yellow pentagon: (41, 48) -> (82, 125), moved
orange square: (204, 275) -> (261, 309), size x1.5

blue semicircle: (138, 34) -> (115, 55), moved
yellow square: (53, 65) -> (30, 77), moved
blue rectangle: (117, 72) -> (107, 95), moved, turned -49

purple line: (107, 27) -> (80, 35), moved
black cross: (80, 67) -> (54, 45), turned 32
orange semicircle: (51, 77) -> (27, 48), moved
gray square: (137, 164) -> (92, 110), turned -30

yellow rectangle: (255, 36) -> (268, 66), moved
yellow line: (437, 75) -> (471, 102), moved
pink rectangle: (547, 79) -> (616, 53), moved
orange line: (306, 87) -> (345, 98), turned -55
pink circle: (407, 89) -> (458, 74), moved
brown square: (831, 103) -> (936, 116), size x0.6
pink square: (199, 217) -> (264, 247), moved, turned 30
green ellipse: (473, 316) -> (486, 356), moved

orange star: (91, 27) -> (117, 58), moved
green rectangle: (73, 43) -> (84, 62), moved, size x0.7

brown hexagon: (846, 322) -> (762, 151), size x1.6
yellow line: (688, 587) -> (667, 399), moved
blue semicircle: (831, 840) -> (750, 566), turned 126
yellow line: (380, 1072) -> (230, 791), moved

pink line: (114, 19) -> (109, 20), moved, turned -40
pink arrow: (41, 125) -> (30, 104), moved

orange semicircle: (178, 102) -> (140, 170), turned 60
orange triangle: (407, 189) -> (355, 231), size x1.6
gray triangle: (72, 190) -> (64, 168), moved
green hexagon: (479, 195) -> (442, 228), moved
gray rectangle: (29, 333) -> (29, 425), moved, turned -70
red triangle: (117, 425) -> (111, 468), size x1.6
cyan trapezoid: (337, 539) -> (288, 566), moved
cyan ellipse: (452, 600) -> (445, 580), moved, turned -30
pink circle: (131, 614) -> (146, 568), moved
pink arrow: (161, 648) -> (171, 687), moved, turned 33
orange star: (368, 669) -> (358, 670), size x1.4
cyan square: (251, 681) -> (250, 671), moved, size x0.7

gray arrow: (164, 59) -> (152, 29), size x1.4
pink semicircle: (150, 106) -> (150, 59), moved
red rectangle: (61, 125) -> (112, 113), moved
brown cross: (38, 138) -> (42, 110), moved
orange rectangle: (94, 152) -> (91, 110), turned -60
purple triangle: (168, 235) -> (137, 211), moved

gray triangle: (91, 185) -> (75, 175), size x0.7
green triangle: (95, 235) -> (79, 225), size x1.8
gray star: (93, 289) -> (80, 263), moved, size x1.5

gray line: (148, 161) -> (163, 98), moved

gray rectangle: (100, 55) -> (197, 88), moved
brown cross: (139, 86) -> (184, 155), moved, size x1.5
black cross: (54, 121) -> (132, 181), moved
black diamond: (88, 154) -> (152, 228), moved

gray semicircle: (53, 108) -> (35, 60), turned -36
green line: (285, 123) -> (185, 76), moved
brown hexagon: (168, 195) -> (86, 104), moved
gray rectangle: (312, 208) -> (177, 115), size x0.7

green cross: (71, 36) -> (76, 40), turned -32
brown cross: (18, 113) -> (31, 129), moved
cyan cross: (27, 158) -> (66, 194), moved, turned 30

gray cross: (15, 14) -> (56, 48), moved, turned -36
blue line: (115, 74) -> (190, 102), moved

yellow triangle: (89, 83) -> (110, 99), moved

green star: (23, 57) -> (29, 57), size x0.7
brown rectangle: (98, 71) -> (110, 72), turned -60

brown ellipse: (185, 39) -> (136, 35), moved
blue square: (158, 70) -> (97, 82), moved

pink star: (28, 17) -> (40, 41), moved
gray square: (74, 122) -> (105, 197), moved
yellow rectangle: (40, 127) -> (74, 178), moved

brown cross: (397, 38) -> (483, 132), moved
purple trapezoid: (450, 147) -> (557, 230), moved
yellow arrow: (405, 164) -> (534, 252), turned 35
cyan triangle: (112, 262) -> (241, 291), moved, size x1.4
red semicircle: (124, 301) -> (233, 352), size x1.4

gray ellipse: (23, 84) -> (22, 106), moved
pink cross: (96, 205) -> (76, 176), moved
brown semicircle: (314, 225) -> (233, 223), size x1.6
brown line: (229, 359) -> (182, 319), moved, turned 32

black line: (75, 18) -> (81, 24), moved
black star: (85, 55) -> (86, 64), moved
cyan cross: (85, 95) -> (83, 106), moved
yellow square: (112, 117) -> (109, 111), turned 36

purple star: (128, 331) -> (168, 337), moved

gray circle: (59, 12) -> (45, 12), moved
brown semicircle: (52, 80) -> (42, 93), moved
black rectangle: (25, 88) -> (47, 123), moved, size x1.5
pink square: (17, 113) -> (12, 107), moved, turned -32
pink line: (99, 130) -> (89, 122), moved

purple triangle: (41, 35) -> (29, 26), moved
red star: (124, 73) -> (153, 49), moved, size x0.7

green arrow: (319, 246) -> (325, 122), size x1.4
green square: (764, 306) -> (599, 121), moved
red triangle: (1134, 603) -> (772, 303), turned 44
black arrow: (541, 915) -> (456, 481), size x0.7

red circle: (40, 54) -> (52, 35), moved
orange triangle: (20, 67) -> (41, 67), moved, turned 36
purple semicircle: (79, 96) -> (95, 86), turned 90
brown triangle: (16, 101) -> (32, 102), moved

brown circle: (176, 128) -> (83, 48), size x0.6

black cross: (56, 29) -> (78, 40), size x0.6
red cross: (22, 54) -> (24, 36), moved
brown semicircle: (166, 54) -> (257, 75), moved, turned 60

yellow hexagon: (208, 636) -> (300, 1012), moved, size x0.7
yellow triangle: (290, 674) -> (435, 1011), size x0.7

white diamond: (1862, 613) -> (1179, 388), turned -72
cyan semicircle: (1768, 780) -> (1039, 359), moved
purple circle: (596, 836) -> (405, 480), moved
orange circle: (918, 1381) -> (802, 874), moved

::::::::

§ **Prompt**
I'd like the material repeated word for word, please.

§ **Result below**
yellow pentagon: (41, 48) -> (82, 125), moved
orange square: (204, 275) -> (261, 309), size x1.5

blue semicircle: (138, 34) -> (115, 55), moved
yellow square: (53, 65) -> (30, 77), moved
blue rectangle: (117, 72) -> (107, 95), moved, turned -49

purple line: (107, 27) -> (80, 35), moved
black cross: (80, 67) -> (54, 45), turned 32
orange semicircle: (51, 77) -> (27, 48), moved
gray square: (137, 164) -> (92, 110), turned -30

yellow rectangle: (255, 36) -> (268, 66), moved
yellow line: (437, 75) -> (471, 102), moved
pink rectangle: (547, 79) -> (616, 53), moved
orange line: (306, 87) -> (345, 98), turned -55
pink circle: (407, 89) -> (458, 74), moved
brown square: (831, 103) -> (936, 116), size x0.6
pink square: (199, 217) -> (264, 247), moved, turned 30
green ellipse: (473, 316) -> (486, 356), moved

orange star: (91, 27) -> (117, 58), moved
green rectangle: (73, 43) -> (84, 62), moved, size x0.7

brown hexagon: (846, 322) -> (762, 151), size x1.6
yellow line: (688, 587) -> (667, 399), moved
blue semicircle: (831, 840) -> (750, 566), turned 126
yellow line: (380, 1072) -> (230, 791), moved

pink line: (114, 19) -> (109, 20), moved, turned -40
pink arrow: (41, 125) -> (30, 104), moved

orange semicircle: (178, 102) -> (140, 170), turned 60
orange triangle: (407, 189) -> (355, 231), size x1.6
gray triangle: (72, 190) -> (64, 168), moved
green hexagon: (479, 195) -> (442, 228), moved
gray rectangle: (29, 333) -> (29, 425), moved, turned -70
red triangle: (117, 425) -> (111, 468), size x1.6
cyan trapezoid: (337, 539) -> (288, 566), moved
cyan ellipse: (452, 600) -> (445, 580), moved, turned -30
pink circle: (131, 614) -> (146, 568), moved
pink arrow: (161, 648) -> (171, 687), moved, turned 33
orange star: (368, 669) -> (358, 670), size x1.4
cyan square: (251, 681) -> (250, 671), moved, size x0.7

gray arrow: (164, 59) -> (152, 29), size x1.4
pink semicircle: (150, 106) -> (150, 59), moved
red rectangle: (61, 125) -> (112, 113), moved
brown cross: (38, 138) -> (42, 110), moved
orange rectangle: (94, 152) -> (91, 110), turned -60
purple triangle: (168, 235) -> (137, 211), moved

gray triangle: (91, 185) -> (75, 175), size x0.7
green triangle: (95, 235) -> (79, 225), size x1.8
gray star: (93, 289) -> (80, 263), moved, size x1.5

gray line: (148, 161) -> (163, 98), moved

gray rectangle: (100, 55) -> (197, 88), moved
brown cross: (139, 86) -> (184, 155), moved, size x1.5
black cross: (54, 121) -> (132, 181), moved
black diamond: (88, 154) -> (152, 228), moved

gray semicircle: (53, 108) -> (35, 60), turned -36
green line: (285, 123) -> (185, 76), moved
brown hexagon: (168, 195) -> (86, 104), moved
gray rectangle: (312, 208) -> (177, 115), size x0.7

green cross: (71, 36) -> (76, 40), turned -32
brown cross: (18, 113) -> (31, 129), moved
cyan cross: (27, 158) -> (66, 194), moved, turned 30

gray cross: (15, 14) -> (56, 48), moved, turned -36
blue line: (115, 74) -> (190, 102), moved

yellow triangle: (89, 83) -> (110, 99), moved

green star: (23, 57) -> (29, 57), size x0.7
brown rectangle: (98, 71) -> (110, 72), turned -60

brown ellipse: (185, 39) -> (136, 35), moved
blue square: (158, 70) -> (97, 82), moved

pink star: (28, 17) -> (40, 41), moved
gray square: (74, 122) -> (105, 197), moved
yellow rectangle: (40, 127) -> (74, 178), moved

brown cross: (397, 38) -> (483, 132), moved
purple trapezoid: (450, 147) -> (557, 230), moved
yellow arrow: (405, 164) -> (534, 252), turned 35
cyan triangle: (112, 262) -> (241, 291), moved, size x1.4
red semicircle: (124, 301) -> (233, 352), size x1.4

gray ellipse: (23, 84) -> (22, 106), moved
pink cross: (96, 205) -> (76, 176), moved
brown semicircle: (314, 225) -> (233, 223), size x1.6
brown line: (229, 359) -> (182, 319), moved, turned 32

black line: (75, 18) -> (81, 24), moved
black star: (85, 55) -> (86, 64), moved
cyan cross: (85, 95) -> (83, 106), moved
yellow square: (112, 117) -> (109, 111), turned 36

purple star: (128, 331) -> (168, 337), moved

gray circle: (59, 12) -> (45, 12), moved
brown semicircle: (52, 80) -> (42, 93), moved
black rectangle: (25, 88) -> (47, 123), moved, size x1.5
pink square: (17, 113) -> (12, 107), moved, turned -32
pink line: (99, 130) -> (89, 122), moved

purple triangle: (41, 35) -> (29, 26), moved
red star: (124, 73) -> (153, 49), moved, size x0.7

green arrow: (319, 246) -> (325, 122), size x1.4
green square: (764, 306) -> (599, 121), moved
red triangle: (1134, 603) -> (772, 303), turned 44
black arrow: (541, 915) -> (456, 481), size x0.7

red circle: (40, 54) -> (52, 35), moved
orange triangle: (20, 67) -> (41, 67), moved, turned 36
purple semicircle: (79, 96) -> (95, 86), turned 90
brown triangle: (16, 101) -> (32, 102), moved

brown circle: (176, 128) -> (83, 48), size x0.6

black cross: (56, 29) -> (78, 40), size x0.6
red cross: (22, 54) -> (24, 36), moved
brown semicircle: (166, 54) -> (257, 75), moved, turned 60

yellow hexagon: (208, 636) -> (300, 1012), moved, size x0.7
yellow triangle: (290, 674) -> (435, 1011), size x0.7

white diamond: (1862, 613) -> (1179, 388), turned -72
cyan semicircle: (1768, 780) -> (1039, 359), moved
purple circle: (596, 836) -> (405, 480), moved
orange circle: (918, 1381) -> (802, 874), moved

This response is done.